* start Available records *

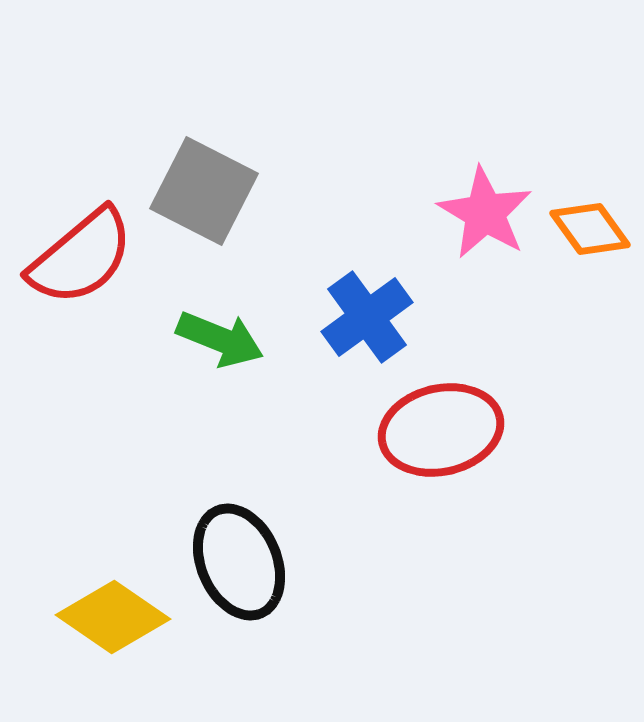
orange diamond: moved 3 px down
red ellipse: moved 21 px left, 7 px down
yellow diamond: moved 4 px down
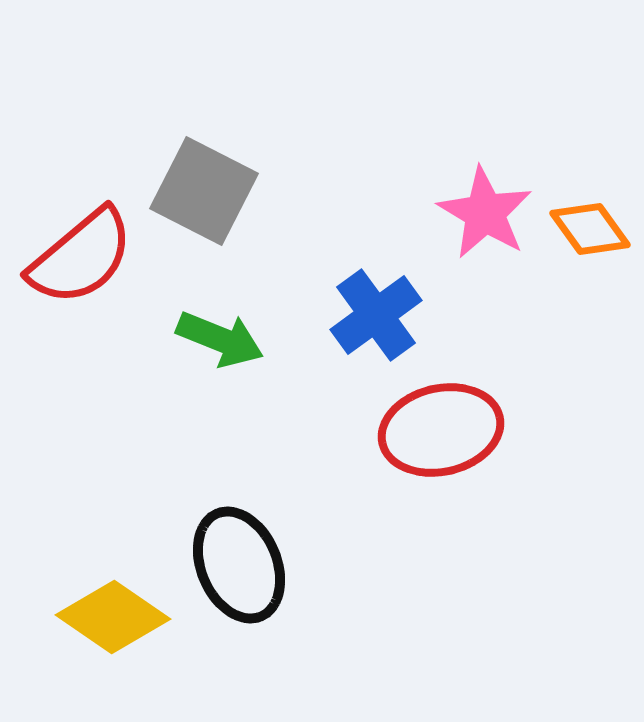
blue cross: moved 9 px right, 2 px up
black ellipse: moved 3 px down
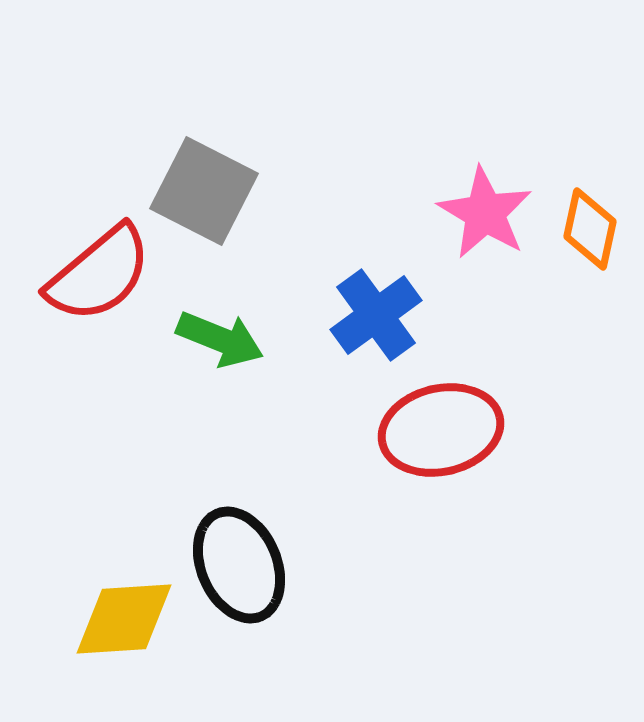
orange diamond: rotated 48 degrees clockwise
red semicircle: moved 18 px right, 17 px down
yellow diamond: moved 11 px right, 2 px down; rotated 38 degrees counterclockwise
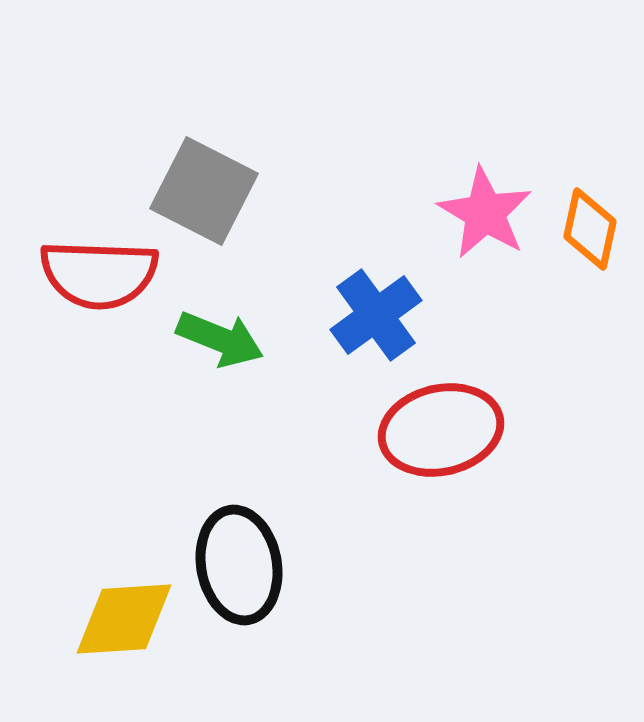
red semicircle: rotated 42 degrees clockwise
black ellipse: rotated 13 degrees clockwise
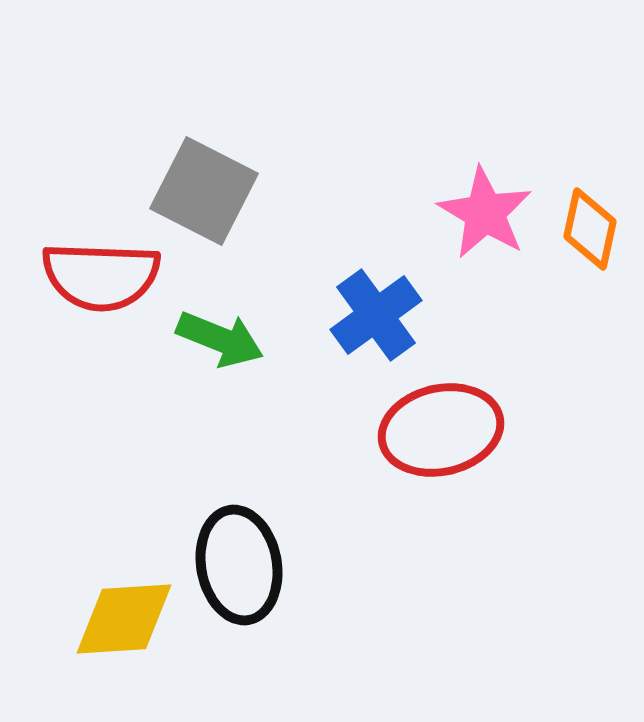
red semicircle: moved 2 px right, 2 px down
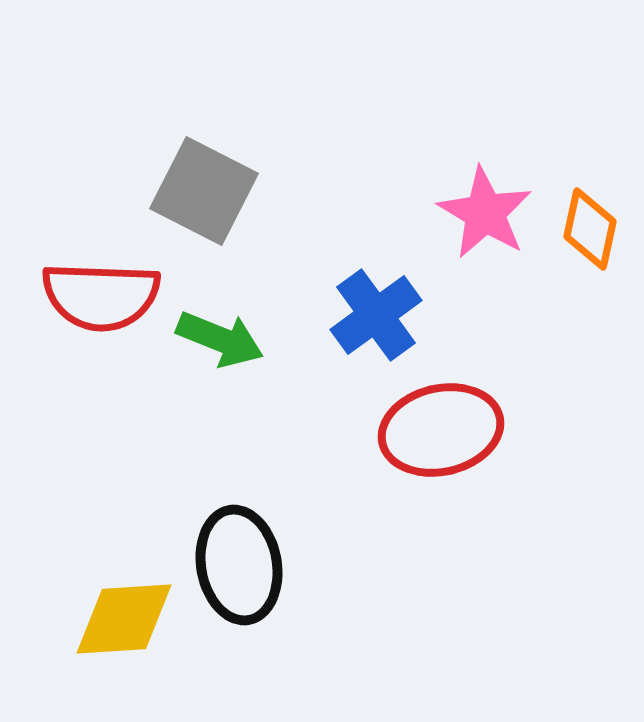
red semicircle: moved 20 px down
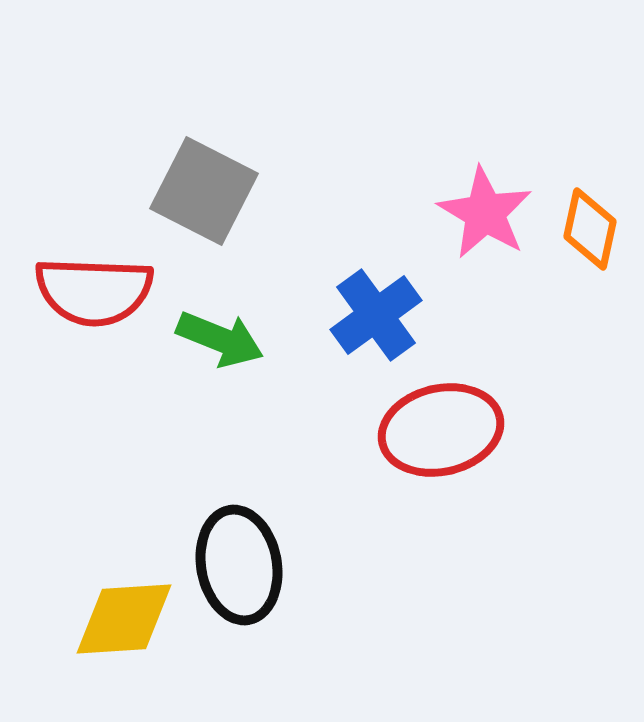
red semicircle: moved 7 px left, 5 px up
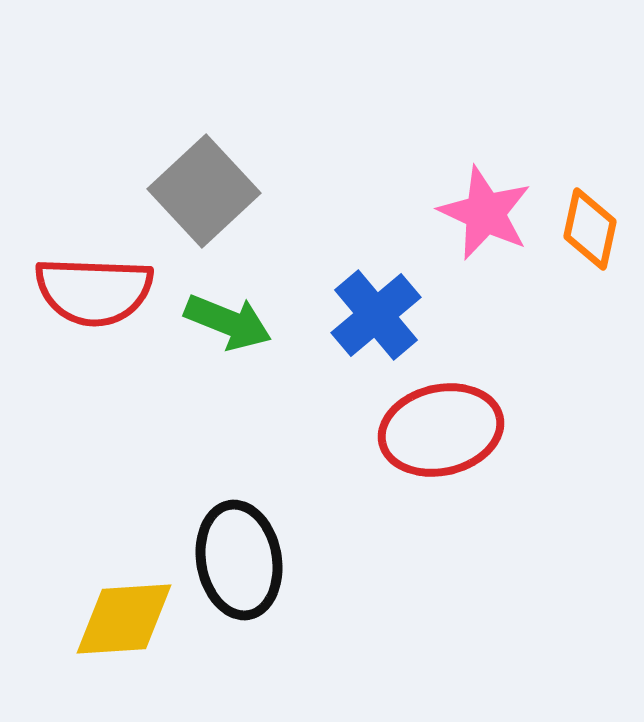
gray square: rotated 20 degrees clockwise
pink star: rotated 6 degrees counterclockwise
blue cross: rotated 4 degrees counterclockwise
green arrow: moved 8 px right, 17 px up
black ellipse: moved 5 px up
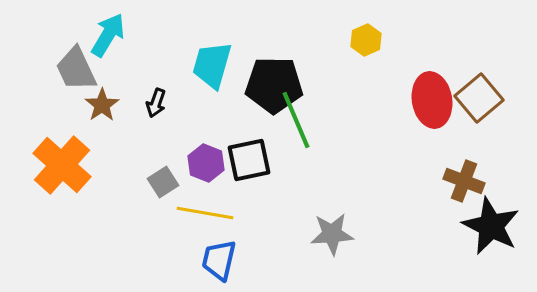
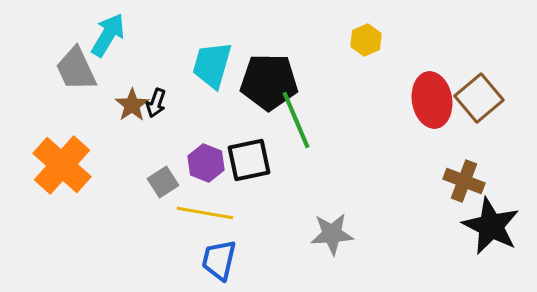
black pentagon: moved 5 px left, 3 px up
brown star: moved 30 px right
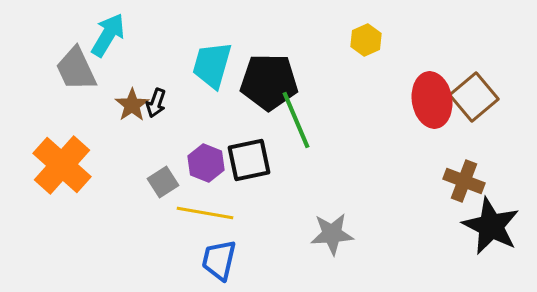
brown square: moved 5 px left, 1 px up
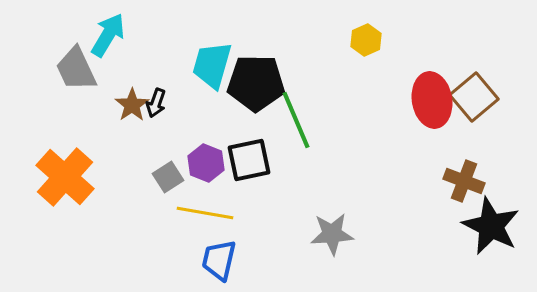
black pentagon: moved 13 px left, 1 px down
orange cross: moved 3 px right, 12 px down
gray square: moved 5 px right, 5 px up
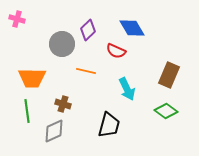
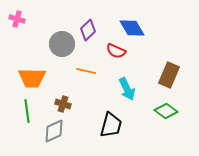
black trapezoid: moved 2 px right
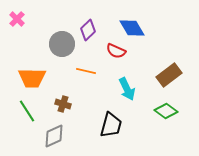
pink cross: rotated 28 degrees clockwise
brown rectangle: rotated 30 degrees clockwise
green line: rotated 25 degrees counterclockwise
gray diamond: moved 5 px down
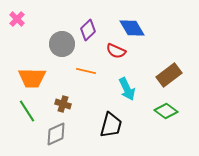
gray diamond: moved 2 px right, 2 px up
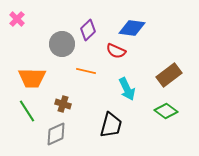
blue diamond: rotated 52 degrees counterclockwise
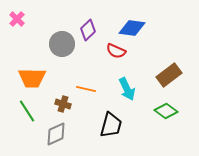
orange line: moved 18 px down
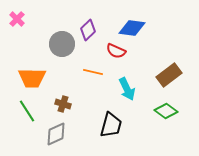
orange line: moved 7 px right, 17 px up
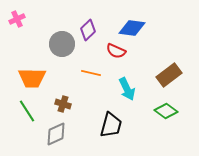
pink cross: rotated 21 degrees clockwise
orange line: moved 2 px left, 1 px down
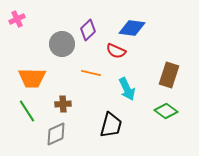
brown rectangle: rotated 35 degrees counterclockwise
brown cross: rotated 21 degrees counterclockwise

* end Available records *

• _Task to carry out_:
Express every line of the entries above as a JSON list of strings, one string per line and no blank lines, leaving out the picture lines.

• _Exercise result_:
[
  "orange diamond: moved 3 px down",
  "red ellipse: moved 21 px left, 7 px down",
  "yellow diamond: moved 4 px down",
  "blue cross: moved 9 px right, 2 px up",
  "black ellipse: moved 3 px down",
  "orange diamond: rotated 48 degrees clockwise",
  "red semicircle: moved 18 px right, 17 px down",
  "yellow diamond: moved 11 px right, 2 px down; rotated 38 degrees counterclockwise",
  "red semicircle: rotated 42 degrees clockwise",
  "black ellipse: rotated 13 degrees clockwise",
  "red semicircle: moved 2 px right, 2 px down",
  "red semicircle: moved 20 px down",
  "red semicircle: moved 7 px left, 5 px up",
  "gray square: rotated 20 degrees clockwise",
  "pink star: rotated 6 degrees counterclockwise",
  "blue cross: rotated 4 degrees counterclockwise",
  "green arrow: moved 8 px right, 17 px up",
  "black ellipse: moved 5 px up",
  "black pentagon: moved 5 px left, 3 px up",
  "brown star: moved 30 px right",
  "brown square: moved 5 px left, 1 px up",
  "black pentagon: moved 13 px left, 1 px down",
  "orange cross: moved 3 px right, 12 px down",
  "gray square: moved 5 px right, 5 px up",
  "black trapezoid: moved 2 px right",
  "pink cross: rotated 28 degrees clockwise",
  "brown rectangle: rotated 30 degrees clockwise",
  "green line: rotated 25 degrees counterclockwise",
  "gray diamond: moved 5 px down",
  "gray diamond: moved 2 px right, 2 px up",
  "blue diamond: rotated 52 degrees counterclockwise",
  "orange line: moved 18 px down",
  "orange line: moved 7 px right, 17 px up",
  "pink cross: rotated 21 degrees clockwise",
  "orange line: moved 2 px left, 1 px down",
  "brown rectangle: rotated 35 degrees counterclockwise",
  "brown cross: rotated 21 degrees counterclockwise"
]